## Activity
Begin at the line below that has "[577,133,79,87] = [801,260,74,64] x0.58" and stop after the line that has "turquoise boat [438,295,50,80]". Please restate only those lines, word for word.

## Material provided
== Segment start ==
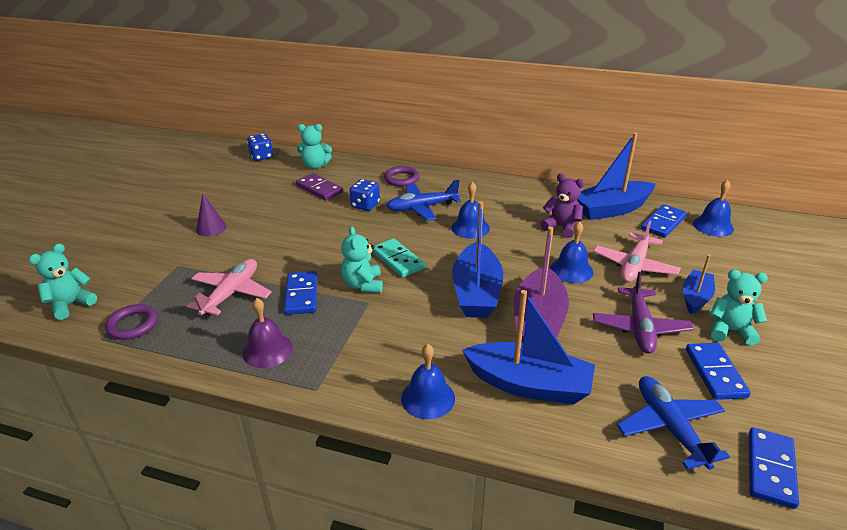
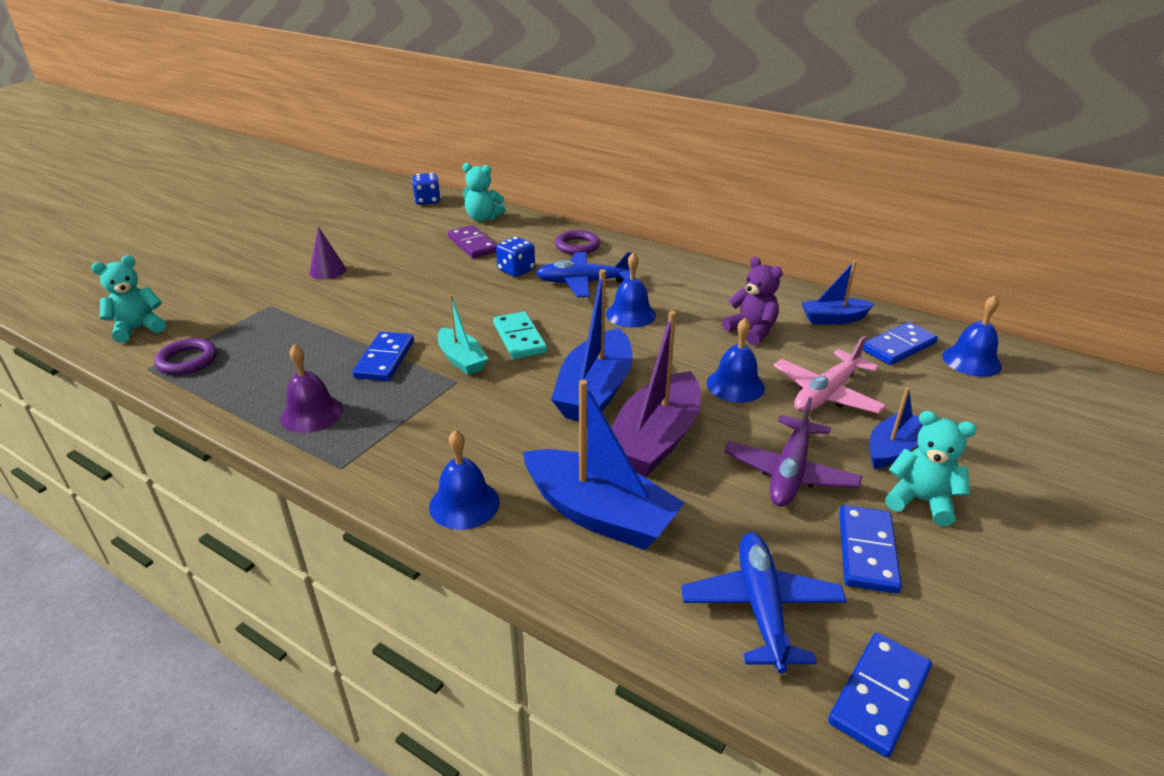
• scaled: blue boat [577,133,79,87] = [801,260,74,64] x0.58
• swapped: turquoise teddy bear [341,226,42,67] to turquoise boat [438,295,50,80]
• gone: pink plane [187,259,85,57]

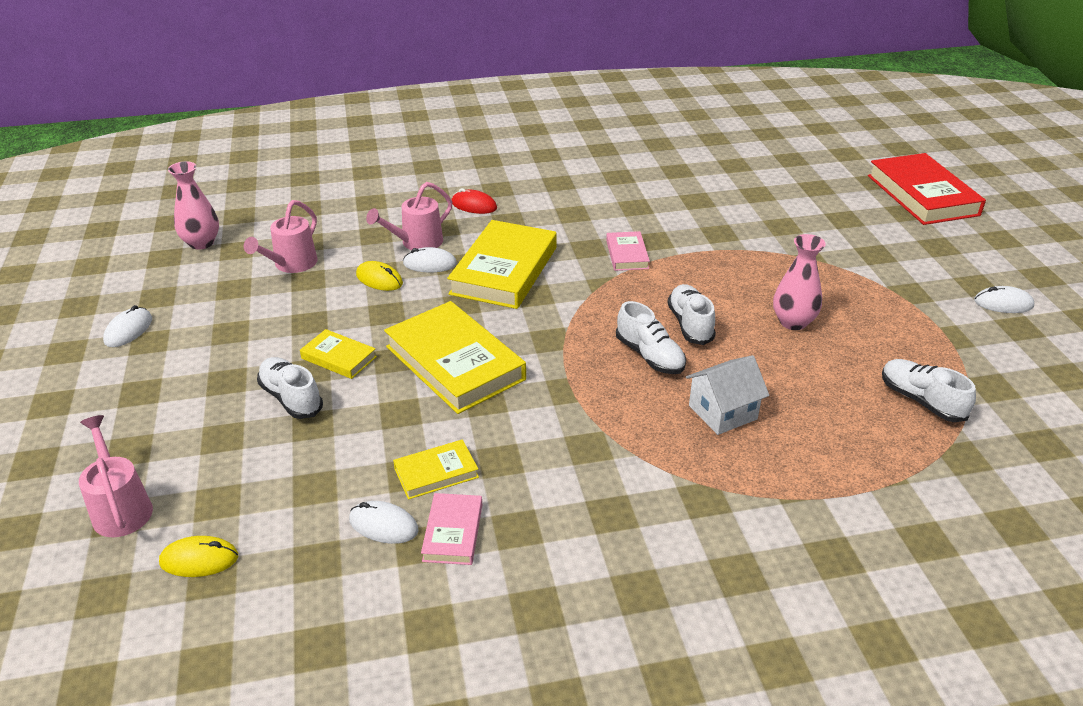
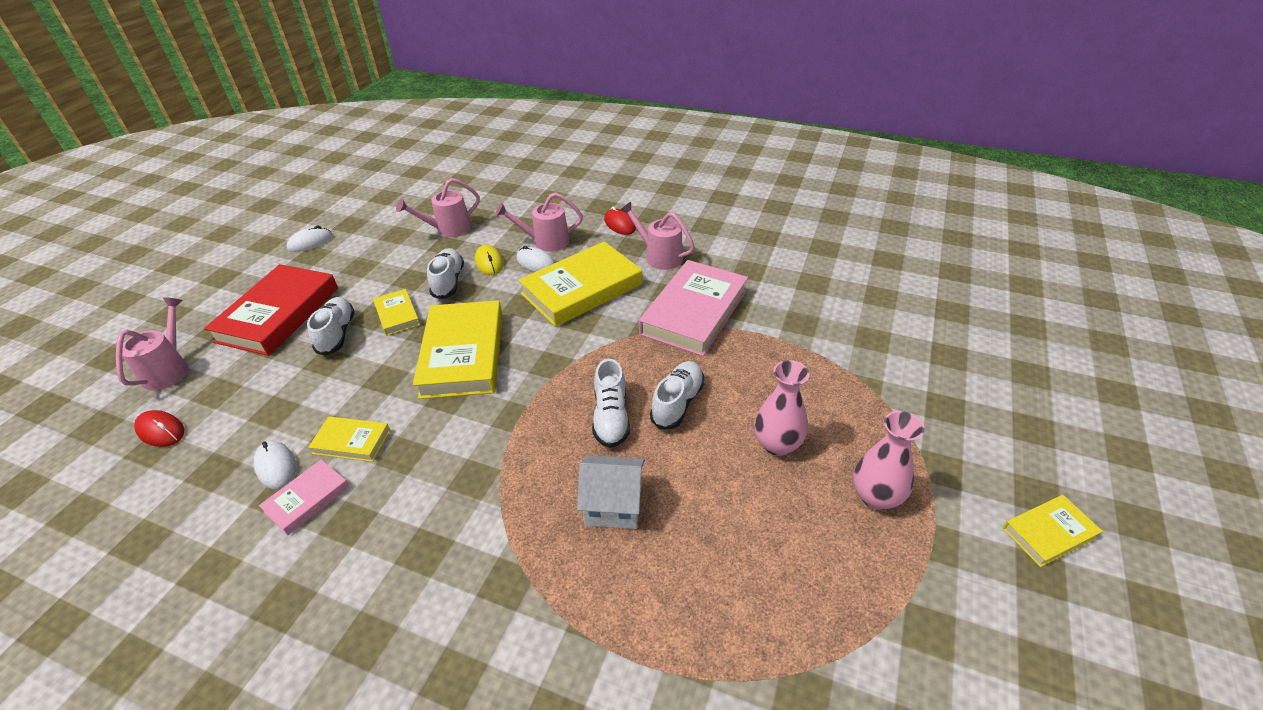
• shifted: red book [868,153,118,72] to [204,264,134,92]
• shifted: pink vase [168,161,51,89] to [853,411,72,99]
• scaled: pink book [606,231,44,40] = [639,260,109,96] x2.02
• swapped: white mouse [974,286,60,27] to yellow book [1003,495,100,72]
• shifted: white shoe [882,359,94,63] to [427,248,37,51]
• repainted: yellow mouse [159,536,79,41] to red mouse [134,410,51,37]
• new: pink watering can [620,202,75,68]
== Segment end ==
== Segment start ==
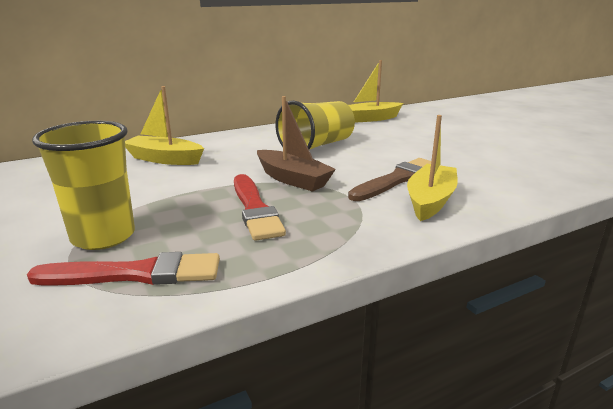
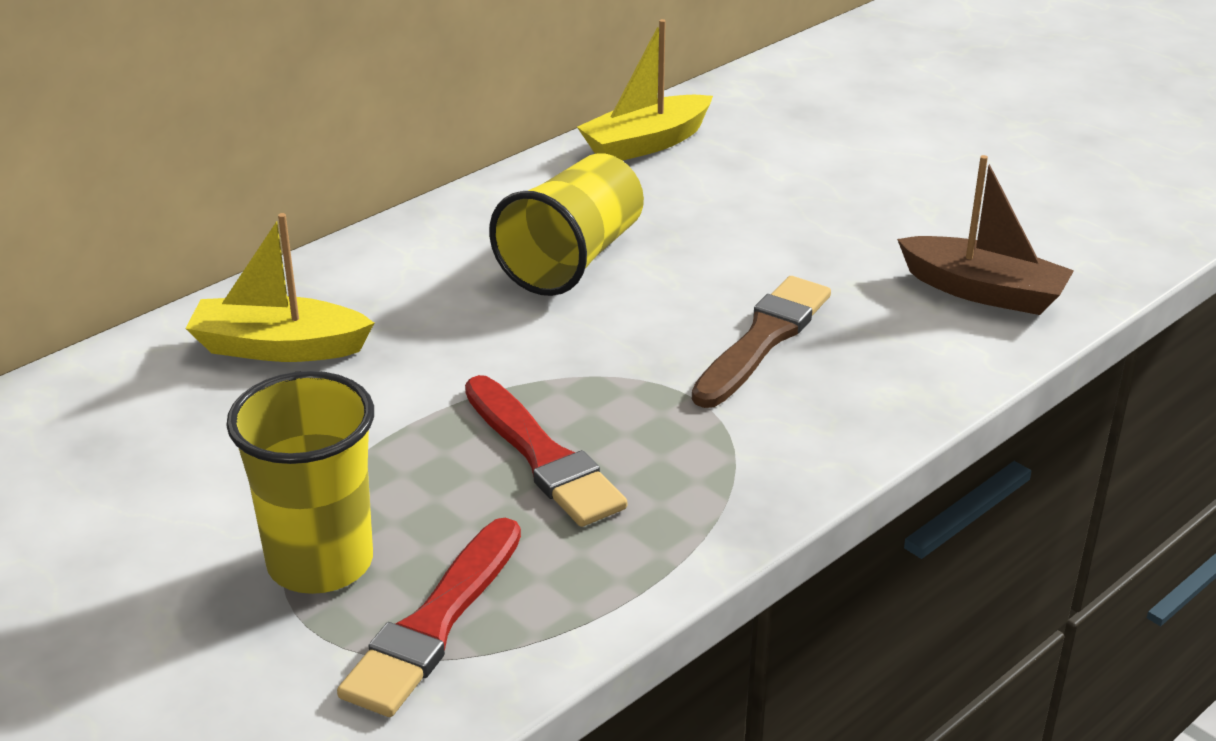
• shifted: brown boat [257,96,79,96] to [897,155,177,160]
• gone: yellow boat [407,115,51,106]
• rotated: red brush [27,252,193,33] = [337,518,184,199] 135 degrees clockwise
== Segment end ==
## Response to the exercise
• scaled: blue boat [577,133,79,87] = [801,260,74,64] x0.58
• swapped: turquoise teddy bear [341,226,42,67] to turquoise boat [438,295,50,80]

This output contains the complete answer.